* Record extracts
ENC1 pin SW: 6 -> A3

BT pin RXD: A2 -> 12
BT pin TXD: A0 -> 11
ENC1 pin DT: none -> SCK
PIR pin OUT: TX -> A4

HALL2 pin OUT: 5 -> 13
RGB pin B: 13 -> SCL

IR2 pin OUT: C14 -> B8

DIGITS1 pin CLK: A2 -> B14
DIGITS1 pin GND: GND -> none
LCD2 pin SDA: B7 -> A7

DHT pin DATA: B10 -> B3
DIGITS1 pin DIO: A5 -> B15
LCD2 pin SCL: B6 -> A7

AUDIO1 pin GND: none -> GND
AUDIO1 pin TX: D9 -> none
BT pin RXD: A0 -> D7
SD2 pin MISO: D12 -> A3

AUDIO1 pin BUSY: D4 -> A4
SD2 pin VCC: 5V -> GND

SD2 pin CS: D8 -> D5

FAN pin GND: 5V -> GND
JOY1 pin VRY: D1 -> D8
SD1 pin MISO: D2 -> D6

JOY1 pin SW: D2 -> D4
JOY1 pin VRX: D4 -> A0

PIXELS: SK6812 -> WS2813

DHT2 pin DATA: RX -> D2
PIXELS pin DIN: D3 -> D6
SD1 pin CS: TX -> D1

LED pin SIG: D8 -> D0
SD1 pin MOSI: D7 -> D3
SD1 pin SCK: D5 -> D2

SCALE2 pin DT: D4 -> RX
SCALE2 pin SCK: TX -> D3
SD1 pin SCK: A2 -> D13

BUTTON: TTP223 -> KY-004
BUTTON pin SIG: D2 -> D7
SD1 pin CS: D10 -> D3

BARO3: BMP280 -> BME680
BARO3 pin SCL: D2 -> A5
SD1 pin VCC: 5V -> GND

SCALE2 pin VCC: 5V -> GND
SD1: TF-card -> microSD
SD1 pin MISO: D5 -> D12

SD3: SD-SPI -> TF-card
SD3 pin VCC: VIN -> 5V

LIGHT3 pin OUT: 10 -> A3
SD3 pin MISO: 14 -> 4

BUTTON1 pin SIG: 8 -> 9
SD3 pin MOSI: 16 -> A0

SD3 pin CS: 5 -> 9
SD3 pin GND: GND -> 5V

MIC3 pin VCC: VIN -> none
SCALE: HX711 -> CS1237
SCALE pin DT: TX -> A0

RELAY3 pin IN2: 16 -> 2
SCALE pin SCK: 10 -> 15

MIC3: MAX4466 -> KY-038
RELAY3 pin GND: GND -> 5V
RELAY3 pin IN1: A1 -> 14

* Task instructions
Return each entry exactly. Leave none out.

* Output
ENC1 pin SW: 6 -> A3

BT pin RXD: A2 -> 12
BT pin TXD: A0 -> 11
ENC1 pin DT: none -> SCK
PIR pin OUT: TX -> A4

HALL2 pin OUT: 5 -> 13
RGB pin B: 13 -> SCL

IR2 pin OUT: C14 -> B8

DIGITS1 pin CLK: A2 -> B14
DIGITS1 pin GND: GND -> none
LCD2 pin SDA: B7 -> A7

DHT pin DATA: B10 -> B3
DIGITS1 pin DIO: A5 -> B15
LCD2 pin SCL: B6 -> A7

AUDIO1 pin GND: none -> GND
AUDIO1 pin TX: D9 -> none
BT pin RXD: A0 -> D7
SD2 pin MISO: D12 -> A3

AUDIO1 pin BUSY: D4 -> A4
SD2 pin VCC: 5V -> GND

SD2 pin CS: D8 -> D5

FAN pin GND: 5V -> GND
JOY1 pin VRY: D1 -> D8
SD1 pin MISO: D2 -> D6

JOY1 pin SW: D2 -> D4
JOY1 pin VRX: D4 -> A0

PIXELS: SK6812 -> WS2813

DHT2 pin DATA: RX -> D2
PIXELS pin DIN: D3 -> D6
SD1 pin CS: TX -> D1

LED pin SIG: D8 -> D0
SD1 pin MOSI: D7 -> D3
SD1 pin SCK: D5 -> D2

SCALE2 pin DT: D4 -> RX
SCALE2 pin SCK: TX -> D3
SD1 pin SCK: A2 -> D13

BUTTON: TTP223 -> KY-004
BUTTON pin SIG: D2 -> D7
SD1 pin CS: D10 -> D3

BARO3: BMP280 -> BME680
BARO3 pin SCL: D2 -> A5
SD1 pin VCC: 5V -> GND

SCALE2 pin VCC: 5V -> GND
SD1: TF-card -> microSD
SD1 pin MISO: D5 -> D12

SD3: SD-SPI -> TF-card
SD3 pin VCC: VIN -> 5V

LIGHT3 pin OUT: 10 -> A3
SD3 pin MISO: 14 -> 4

BUTTON1 pin SIG: 8 -> 9
SD3 pin MOSI: 16 -> A0

SD3 pin CS: 5 -> 9
SD3 pin GND: GND -> 5V

MIC3 pin VCC: VIN -> none
SCALE: HX711 -> CS1237
SCALE pin DT: TX -> A0

RELAY3 pin IN2: 16 -> 2
SCALE pin SCK: 10 -> 15

MIC3: MAX4466 -> KY-038
RELAY3 pin GND: GND -> 5V
RELAY3 pin IN1: A1 -> 14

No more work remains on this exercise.